[Work instruction] Look through the material below. Return exactly the lines from the one with "old: duck (grey)" through the one with "factor: 1.63", both included.

--------------------

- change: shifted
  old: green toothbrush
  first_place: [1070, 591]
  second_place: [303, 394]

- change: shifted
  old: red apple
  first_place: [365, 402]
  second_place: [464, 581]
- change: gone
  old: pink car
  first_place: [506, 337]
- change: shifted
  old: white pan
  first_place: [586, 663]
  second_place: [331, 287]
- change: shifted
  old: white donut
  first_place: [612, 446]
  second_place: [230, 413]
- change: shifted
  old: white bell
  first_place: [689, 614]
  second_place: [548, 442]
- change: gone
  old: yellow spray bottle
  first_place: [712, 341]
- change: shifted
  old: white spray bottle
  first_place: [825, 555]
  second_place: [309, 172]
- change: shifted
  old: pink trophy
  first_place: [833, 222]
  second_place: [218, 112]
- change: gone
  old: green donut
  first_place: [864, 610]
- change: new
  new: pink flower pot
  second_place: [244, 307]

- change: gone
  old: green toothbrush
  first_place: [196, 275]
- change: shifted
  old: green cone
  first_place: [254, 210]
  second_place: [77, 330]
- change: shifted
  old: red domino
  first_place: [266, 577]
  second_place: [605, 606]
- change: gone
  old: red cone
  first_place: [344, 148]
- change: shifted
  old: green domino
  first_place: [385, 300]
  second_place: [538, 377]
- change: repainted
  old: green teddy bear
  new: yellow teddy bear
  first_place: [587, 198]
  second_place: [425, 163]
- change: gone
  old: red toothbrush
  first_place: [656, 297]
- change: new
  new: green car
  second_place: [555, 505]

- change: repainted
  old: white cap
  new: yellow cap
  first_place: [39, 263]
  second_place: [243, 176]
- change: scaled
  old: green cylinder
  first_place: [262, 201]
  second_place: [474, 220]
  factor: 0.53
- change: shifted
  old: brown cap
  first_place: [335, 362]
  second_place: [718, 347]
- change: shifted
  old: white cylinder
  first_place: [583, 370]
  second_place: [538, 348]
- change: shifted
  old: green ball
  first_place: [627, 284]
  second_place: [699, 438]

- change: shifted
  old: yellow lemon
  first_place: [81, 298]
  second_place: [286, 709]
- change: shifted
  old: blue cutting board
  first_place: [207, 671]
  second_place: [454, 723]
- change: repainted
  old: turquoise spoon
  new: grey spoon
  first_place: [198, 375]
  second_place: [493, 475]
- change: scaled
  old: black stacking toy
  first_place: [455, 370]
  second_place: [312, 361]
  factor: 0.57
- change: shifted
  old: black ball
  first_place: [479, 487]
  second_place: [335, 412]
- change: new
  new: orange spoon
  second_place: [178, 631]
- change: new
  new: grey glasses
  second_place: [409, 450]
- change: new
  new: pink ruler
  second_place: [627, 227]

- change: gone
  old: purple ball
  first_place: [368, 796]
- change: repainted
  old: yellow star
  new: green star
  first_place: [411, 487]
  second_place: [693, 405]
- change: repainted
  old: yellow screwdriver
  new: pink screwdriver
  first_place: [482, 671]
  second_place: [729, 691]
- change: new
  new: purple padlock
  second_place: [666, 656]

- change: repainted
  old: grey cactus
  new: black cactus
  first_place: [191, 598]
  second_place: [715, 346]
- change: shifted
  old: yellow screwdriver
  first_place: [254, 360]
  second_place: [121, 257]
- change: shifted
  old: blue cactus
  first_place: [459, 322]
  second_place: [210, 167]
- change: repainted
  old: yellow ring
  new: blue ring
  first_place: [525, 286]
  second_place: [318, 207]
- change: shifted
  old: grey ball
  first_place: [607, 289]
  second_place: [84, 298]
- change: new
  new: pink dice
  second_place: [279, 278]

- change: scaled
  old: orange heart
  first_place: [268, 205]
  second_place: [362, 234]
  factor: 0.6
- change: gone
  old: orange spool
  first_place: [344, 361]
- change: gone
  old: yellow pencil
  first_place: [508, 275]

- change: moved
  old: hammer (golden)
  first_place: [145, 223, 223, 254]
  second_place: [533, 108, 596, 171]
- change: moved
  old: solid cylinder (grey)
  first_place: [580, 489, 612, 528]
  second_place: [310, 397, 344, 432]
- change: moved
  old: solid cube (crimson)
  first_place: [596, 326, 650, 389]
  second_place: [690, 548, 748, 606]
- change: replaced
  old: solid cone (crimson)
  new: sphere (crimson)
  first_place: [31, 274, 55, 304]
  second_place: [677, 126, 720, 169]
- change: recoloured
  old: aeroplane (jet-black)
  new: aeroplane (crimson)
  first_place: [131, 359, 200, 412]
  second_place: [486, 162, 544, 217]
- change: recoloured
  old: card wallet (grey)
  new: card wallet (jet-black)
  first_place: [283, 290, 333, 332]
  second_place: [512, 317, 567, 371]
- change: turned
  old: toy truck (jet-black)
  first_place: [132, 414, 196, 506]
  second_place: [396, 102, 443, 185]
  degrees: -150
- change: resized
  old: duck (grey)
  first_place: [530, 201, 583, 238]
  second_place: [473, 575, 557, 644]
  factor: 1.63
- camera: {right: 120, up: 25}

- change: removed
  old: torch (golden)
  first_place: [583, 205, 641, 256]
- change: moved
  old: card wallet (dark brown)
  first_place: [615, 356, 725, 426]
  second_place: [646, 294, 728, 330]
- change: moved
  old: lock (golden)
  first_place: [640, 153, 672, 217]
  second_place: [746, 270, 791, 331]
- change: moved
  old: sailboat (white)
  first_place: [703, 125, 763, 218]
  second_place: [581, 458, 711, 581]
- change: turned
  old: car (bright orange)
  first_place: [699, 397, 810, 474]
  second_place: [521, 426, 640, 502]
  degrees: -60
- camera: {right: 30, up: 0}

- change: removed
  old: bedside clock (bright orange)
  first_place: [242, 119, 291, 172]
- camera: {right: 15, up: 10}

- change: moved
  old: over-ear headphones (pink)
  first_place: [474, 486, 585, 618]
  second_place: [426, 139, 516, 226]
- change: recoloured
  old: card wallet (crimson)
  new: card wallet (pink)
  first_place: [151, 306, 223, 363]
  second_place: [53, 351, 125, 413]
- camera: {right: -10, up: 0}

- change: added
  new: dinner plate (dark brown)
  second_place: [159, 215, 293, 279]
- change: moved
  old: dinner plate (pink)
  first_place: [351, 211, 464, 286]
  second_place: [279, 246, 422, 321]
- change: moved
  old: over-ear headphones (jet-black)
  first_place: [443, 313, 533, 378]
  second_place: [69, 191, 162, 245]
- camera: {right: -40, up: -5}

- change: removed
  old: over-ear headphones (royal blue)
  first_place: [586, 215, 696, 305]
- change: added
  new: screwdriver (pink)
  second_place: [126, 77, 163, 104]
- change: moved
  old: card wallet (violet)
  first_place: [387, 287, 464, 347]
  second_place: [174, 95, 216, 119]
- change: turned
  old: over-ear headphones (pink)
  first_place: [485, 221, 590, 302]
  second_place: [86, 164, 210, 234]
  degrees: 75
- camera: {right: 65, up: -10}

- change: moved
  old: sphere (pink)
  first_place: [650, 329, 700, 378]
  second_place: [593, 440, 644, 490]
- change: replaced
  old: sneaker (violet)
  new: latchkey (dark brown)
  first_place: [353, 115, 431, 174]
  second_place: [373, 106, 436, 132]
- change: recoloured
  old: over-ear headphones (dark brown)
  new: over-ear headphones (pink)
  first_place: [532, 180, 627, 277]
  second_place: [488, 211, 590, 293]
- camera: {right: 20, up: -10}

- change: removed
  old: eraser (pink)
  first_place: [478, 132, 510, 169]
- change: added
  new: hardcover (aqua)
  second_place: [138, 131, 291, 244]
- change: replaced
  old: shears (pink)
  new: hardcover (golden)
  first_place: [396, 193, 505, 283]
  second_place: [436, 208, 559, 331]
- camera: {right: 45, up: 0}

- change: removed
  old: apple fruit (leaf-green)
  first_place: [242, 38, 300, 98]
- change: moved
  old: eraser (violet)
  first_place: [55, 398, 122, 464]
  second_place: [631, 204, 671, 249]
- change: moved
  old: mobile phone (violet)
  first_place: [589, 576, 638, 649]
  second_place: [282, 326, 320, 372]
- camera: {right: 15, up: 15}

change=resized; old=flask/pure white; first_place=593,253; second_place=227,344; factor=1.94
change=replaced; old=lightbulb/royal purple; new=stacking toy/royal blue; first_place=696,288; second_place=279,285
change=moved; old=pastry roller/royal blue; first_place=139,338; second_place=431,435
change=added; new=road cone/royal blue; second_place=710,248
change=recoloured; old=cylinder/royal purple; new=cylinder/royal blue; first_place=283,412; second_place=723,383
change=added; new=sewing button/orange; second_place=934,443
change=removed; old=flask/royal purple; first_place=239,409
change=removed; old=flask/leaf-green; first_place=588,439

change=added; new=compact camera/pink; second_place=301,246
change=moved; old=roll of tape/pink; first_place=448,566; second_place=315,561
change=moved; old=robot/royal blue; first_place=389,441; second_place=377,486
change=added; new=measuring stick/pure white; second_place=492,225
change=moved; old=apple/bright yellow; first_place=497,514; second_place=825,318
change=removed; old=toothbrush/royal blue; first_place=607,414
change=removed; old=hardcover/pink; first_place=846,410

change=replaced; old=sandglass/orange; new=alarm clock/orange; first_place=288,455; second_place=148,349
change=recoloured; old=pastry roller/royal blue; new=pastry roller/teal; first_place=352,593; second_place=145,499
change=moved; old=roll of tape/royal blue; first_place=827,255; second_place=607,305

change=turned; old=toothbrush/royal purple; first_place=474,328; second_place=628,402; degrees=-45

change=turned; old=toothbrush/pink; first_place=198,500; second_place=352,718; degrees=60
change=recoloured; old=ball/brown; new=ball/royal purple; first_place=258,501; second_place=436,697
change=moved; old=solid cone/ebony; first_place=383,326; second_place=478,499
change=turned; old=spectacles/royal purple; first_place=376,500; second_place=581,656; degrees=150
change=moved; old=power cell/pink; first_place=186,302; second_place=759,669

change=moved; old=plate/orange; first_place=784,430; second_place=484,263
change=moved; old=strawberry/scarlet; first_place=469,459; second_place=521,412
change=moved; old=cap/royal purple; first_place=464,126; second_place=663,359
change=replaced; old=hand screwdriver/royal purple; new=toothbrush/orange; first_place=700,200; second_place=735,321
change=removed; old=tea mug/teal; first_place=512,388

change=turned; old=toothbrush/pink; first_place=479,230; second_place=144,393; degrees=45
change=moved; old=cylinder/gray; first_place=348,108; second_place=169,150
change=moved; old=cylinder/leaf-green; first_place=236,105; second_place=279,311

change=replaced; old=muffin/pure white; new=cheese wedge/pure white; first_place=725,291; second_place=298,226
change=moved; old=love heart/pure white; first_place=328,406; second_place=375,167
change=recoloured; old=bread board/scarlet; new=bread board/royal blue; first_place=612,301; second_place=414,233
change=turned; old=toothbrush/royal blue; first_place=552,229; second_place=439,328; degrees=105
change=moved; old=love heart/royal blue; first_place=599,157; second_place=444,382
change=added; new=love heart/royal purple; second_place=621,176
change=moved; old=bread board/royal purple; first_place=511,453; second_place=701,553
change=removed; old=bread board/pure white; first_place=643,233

--------------------

[Answer for this exercise]
  old: duck (grey)
  first_place: [530, 201, 583, 238]
  second_place: [473, 575, 557, 644]
  factor: 1.63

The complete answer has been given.